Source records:

****************************************

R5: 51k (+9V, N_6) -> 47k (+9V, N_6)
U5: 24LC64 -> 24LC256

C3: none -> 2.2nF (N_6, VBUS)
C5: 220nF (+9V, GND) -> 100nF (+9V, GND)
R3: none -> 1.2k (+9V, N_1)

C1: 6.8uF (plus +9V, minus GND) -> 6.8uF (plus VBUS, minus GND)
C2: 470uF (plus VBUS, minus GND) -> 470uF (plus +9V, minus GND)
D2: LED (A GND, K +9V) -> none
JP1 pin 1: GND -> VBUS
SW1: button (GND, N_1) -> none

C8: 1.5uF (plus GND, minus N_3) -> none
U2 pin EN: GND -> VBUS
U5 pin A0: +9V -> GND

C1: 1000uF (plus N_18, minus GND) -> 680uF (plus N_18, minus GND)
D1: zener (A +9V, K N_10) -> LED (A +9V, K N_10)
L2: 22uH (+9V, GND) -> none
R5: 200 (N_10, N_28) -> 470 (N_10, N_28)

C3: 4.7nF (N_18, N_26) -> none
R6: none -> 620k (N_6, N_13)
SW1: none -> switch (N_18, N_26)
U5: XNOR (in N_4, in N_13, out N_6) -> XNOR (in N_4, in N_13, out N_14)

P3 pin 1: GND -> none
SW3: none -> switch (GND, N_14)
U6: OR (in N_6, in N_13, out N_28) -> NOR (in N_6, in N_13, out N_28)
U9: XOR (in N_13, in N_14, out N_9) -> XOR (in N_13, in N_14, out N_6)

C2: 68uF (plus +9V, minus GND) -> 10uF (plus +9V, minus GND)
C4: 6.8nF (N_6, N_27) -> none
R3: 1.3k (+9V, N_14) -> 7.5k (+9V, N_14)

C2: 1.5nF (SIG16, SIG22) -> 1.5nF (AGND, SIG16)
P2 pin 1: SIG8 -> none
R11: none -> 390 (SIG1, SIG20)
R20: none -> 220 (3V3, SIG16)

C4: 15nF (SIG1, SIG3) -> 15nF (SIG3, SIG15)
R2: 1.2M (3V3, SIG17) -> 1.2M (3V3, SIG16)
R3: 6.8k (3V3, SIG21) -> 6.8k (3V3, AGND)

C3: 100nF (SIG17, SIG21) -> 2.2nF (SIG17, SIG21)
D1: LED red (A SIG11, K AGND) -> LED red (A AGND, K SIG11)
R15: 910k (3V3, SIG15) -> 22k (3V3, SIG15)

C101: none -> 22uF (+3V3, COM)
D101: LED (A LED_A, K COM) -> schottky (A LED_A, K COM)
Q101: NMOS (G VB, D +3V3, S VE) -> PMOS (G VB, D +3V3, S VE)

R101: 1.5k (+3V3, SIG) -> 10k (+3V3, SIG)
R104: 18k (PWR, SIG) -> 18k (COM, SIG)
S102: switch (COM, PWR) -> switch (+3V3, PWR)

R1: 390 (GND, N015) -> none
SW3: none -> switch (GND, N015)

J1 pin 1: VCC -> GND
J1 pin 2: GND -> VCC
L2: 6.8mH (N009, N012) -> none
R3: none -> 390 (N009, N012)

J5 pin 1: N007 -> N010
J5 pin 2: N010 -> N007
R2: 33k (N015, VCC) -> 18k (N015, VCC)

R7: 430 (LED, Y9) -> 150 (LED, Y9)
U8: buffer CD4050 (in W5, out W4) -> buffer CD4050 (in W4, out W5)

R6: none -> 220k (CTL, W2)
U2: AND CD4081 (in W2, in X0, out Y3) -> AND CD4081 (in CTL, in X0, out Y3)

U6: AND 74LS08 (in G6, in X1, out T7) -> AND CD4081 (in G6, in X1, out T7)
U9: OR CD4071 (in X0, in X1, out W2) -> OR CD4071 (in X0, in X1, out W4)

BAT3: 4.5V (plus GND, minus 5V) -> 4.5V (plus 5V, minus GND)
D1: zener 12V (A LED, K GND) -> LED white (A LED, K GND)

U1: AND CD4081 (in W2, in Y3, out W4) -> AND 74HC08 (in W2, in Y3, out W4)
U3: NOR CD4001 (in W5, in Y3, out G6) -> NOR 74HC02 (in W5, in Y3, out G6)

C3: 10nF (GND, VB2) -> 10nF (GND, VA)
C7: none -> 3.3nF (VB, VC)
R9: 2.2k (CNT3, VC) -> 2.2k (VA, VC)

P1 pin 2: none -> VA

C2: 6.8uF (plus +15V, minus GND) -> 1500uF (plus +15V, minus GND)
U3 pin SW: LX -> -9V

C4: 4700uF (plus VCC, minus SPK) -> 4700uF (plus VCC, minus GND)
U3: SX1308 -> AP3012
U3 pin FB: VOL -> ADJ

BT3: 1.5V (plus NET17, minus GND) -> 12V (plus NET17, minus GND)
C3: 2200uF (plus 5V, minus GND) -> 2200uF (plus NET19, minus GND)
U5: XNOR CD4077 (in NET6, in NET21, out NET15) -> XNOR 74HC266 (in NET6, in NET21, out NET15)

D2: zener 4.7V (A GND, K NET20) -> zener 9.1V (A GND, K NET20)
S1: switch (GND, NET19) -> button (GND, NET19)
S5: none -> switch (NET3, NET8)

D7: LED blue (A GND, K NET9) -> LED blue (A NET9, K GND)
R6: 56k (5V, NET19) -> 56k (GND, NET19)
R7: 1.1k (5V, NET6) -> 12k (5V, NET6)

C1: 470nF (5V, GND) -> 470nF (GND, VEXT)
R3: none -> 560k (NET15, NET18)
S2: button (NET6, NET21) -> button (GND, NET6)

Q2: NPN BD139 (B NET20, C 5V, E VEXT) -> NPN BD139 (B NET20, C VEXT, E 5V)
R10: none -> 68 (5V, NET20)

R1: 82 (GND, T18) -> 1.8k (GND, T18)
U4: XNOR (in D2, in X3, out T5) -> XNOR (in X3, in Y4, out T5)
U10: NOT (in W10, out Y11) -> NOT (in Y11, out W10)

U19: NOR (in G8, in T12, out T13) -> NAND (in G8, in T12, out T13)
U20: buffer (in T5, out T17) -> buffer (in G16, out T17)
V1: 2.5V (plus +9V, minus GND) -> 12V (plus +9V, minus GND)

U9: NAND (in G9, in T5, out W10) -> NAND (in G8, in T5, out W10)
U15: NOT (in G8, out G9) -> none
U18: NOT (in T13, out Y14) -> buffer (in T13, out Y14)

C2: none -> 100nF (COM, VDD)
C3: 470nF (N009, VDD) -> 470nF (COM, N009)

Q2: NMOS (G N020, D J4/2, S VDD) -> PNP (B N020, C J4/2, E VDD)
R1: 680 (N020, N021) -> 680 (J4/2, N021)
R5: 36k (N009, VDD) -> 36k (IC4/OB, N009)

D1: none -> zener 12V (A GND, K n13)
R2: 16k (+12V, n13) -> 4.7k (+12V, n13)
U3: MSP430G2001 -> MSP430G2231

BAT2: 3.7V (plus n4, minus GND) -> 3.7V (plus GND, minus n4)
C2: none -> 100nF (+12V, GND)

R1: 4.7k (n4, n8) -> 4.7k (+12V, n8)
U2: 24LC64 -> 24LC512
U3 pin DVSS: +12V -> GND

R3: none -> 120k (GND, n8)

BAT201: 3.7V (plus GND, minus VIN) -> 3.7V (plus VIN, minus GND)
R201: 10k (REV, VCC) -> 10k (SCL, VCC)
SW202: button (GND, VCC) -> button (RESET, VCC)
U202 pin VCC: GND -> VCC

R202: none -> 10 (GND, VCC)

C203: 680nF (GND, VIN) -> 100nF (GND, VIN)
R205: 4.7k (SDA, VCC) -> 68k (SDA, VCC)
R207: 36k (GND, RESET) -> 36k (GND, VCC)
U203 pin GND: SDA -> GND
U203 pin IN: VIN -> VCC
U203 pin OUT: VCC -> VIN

****************************************

AIM OF THE EXERCISE → Take the entries above and transcribe them in full.

ANSWER TO THE EXERCISE →
R5: 51k (+9V, N_6) -> 47k (+9V, N_6)
U5: 24LC64 -> 24LC256

C3: none -> 2.2nF (N_6, VBUS)
C5: 220nF (+9V, GND) -> 100nF (+9V, GND)
R3: none -> 1.2k (+9V, N_1)

C1: 6.8uF (plus +9V, minus GND) -> 6.8uF (plus VBUS, minus GND)
C2: 470uF (plus VBUS, minus GND) -> 470uF (plus +9V, minus GND)
D2: LED (A GND, K +9V) -> none
JP1 pin 1: GND -> VBUS
SW1: button (GND, N_1) -> none

C8: 1.5uF (plus GND, minus N_3) -> none
U2 pin EN: GND -> VBUS
U5 pin A0: +9V -> GND

C1: 1000uF (plus N_18, minus GND) -> 680uF (plus N_18, minus GND)
D1: zener (A +9V, K N_10) -> LED (A +9V, K N_10)
L2: 22uH (+9V, GND) -> none
R5: 200 (N_10, N_28) -> 470 (N_10, N_28)

C3: 4.7nF (N_18, N_26) -> none
R6: none -> 620k (N_6, N_13)
SW1: none -> switch (N_18, N_26)
U5: XNOR (in N_4, in N_13, out N_6) -> XNOR (in N_4, in N_13, out N_14)

P3 pin 1: GND -> none
SW3: none -> switch (GND, N_14)
U6: OR (in N_6, in N_13, out N_28) -> NOR (in N_6, in N_13, out N_28)
U9: XOR (in N_13, in N_14, out N_9) -> XOR (in N_13, in N_14, out N_6)

C2: 68uF (plus +9V, minus GND) -> 10uF (plus +9V, minus GND)
C4: 6.8nF (N_6, N_27) -> none
R3: 1.3k (+9V, N_14) -> 7.5k (+9V, N_14)

C2: 1.5nF (SIG16, SIG22) -> 1.5nF (AGND, SIG16)
P2 pin 1: SIG8 -> none
R11: none -> 390 (SIG1, SIG20)
R20: none -> 220 (3V3, SIG16)

C4: 15nF (SIG1, SIG3) -> 15nF (SIG3, SIG15)
R2: 1.2M (3V3, SIG17) -> 1.2M (3V3, SIG16)
R3: 6.8k (3V3, SIG21) -> 6.8k (3V3, AGND)

C3: 100nF (SIG17, SIG21) -> 2.2nF (SIG17, SIG21)
D1: LED red (A SIG11, K AGND) -> LED red (A AGND, K SIG11)
R15: 910k (3V3, SIG15) -> 22k (3V3, SIG15)

C101: none -> 22uF (+3V3, COM)
D101: LED (A LED_A, K COM) -> schottky (A LED_A, K COM)
Q101: NMOS (G VB, D +3V3, S VE) -> PMOS (G VB, D +3V3, S VE)

R101: 1.5k (+3V3, SIG) -> 10k (+3V3, SIG)
R104: 18k (PWR, SIG) -> 18k (COM, SIG)
S102: switch (COM, PWR) -> switch (+3V3, PWR)

R1: 390 (GND, N015) -> none
SW3: none -> switch (GND, N015)

J1 pin 1: VCC -> GND
J1 pin 2: GND -> VCC
L2: 6.8mH (N009, N012) -> none
R3: none -> 390 (N009, N012)

J5 pin 1: N007 -> N010
J5 pin 2: N010 -> N007
R2: 33k (N015, VCC) -> 18k (N015, VCC)

R7: 430 (LED, Y9) -> 150 (LED, Y9)
U8: buffer CD4050 (in W5, out W4) -> buffer CD4050 (in W4, out W5)

R6: none -> 220k (CTL, W2)
U2: AND CD4081 (in W2, in X0, out Y3) -> AND CD4081 (in CTL, in X0, out Y3)

U6: AND 74LS08 (in G6, in X1, out T7) -> AND CD4081 (in G6, in X1, out T7)
U9: OR CD4071 (in X0, in X1, out W2) -> OR CD4071 (in X0, in X1, out W4)

BAT3: 4.5V (plus GND, minus 5V) -> 4.5V (plus 5V, minus GND)
D1: zener 12V (A LED, K GND) -> LED white (A LED, K GND)

U1: AND CD4081 (in W2, in Y3, out W4) -> AND 74HC08 (in W2, in Y3, out W4)
U3: NOR CD4001 (in W5, in Y3, out G6) -> NOR 74HC02 (in W5, in Y3, out G6)

C3: 10nF (GND, VB2) -> 10nF (GND, VA)
C7: none -> 3.3nF (VB, VC)
R9: 2.2k (CNT3, VC) -> 2.2k (VA, VC)

P1 pin 2: none -> VA

C2: 6.8uF (plus +15V, minus GND) -> 1500uF (plus +15V, minus GND)
U3 pin SW: LX -> -9V

C4: 4700uF (plus VCC, minus SPK) -> 4700uF (plus VCC, minus GND)
U3: SX1308 -> AP3012
U3 pin FB: VOL -> ADJ

BT3: 1.5V (plus NET17, minus GND) -> 12V (plus NET17, minus GND)
C3: 2200uF (plus 5V, minus GND) -> 2200uF (plus NET19, minus GND)
U5: XNOR CD4077 (in NET6, in NET21, out NET15) -> XNOR 74HC266 (in NET6, in NET21, out NET15)

D2: zener 4.7V (A GND, K NET20) -> zener 9.1V (A GND, K NET20)
S1: switch (GND, NET19) -> button (GND, NET19)
S5: none -> switch (NET3, NET8)

D7: LED blue (A GND, K NET9) -> LED blue (A NET9, K GND)
R6: 56k (5V, NET19) -> 56k (GND, NET19)
R7: 1.1k (5V, NET6) -> 12k (5V, NET6)

C1: 470nF (5V, GND) -> 470nF (GND, VEXT)
R3: none -> 560k (NET15, NET18)
S2: button (NET6, NET21) -> button (GND, NET6)

Q2: NPN BD139 (B NET20, C 5V, E VEXT) -> NPN BD139 (B NET20, C VEXT, E 5V)
R10: none -> 68 (5V, NET20)

R1: 82 (GND, T18) -> 1.8k (GND, T18)
U4: XNOR (in D2, in X3, out T5) -> XNOR (in X3, in Y4, out T5)
U10: NOT (in W10, out Y11) -> NOT (in Y11, out W10)

U19: NOR (in G8, in T12, out T13) -> NAND (in G8, in T12, out T13)
U20: buffer (in T5, out T17) -> buffer (in G16, out T17)
V1: 2.5V (plus +9V, minus GND) -> 12V (plus +9V, minus GND)

U9: NAND (in G9, in T5, out W10) -> NAND (in G8, in T5, out W10)
U15: NOT (in G8, out G9) -> none
U18: NOT (in T13, out Y14) -> buffer (in T13, out Y14)

C2: none -> 100nF (COM, VDD)
C3: 470nF (N009, VDD) -> 470nF (COM, N009)

Q2: NMOS (G N020, D J4/2, S VDD) -> PNP (B N020, C J4/2, E VDD)
R1: 680 (N020, N021) -> 680 (J4/2, N021)
R5: 36k (N009, VDD) -> 36k (IC4/OB, N009)

D1: none -> zener 12V (A GND, K n13)
R2: 16k (+12V, n13) -> 4.7k (+12V, n13)
U3: MSP430G2001 -> MSP430G2231

BAT2: 3.7V (plus n4, minus GND) -> 3.7V (plus GND, minus n4)
C2: none -> 100nF (+12V, GND)

R1: 4.7k (n4, n8) -> 4.7k (+12V, n8)
U2: 24LC64 -> 24LC512
U3 pin DVSS: +12V -> GND

R3: none -> 120k (GND, n8)

BAT201: 3.7V (plus GND, minus VIN) -> 3.7V (plus VIN, minus GND)
R201: 10k (REV, VCC) -> 10k (SCL, VCC)
SW202: button (GND, VCC) -> button (RESET, VCC)
U202 pin VCC: GND -> VCC

R202: none -> 10 (GND, VCC)

C203: 680nF (GND, VIN) -> 100nF (GND, VIN)
R205: 4.7k (SDA, VCC) -> 68k (SDA, VCC)
R207: 36k (GND, RESET) -> 36k (GND, VCC)
U203 pin GND: SDA -> GND
U203 pin IN: VIN -> VCC
U203 pin OUT: VCC -> VIN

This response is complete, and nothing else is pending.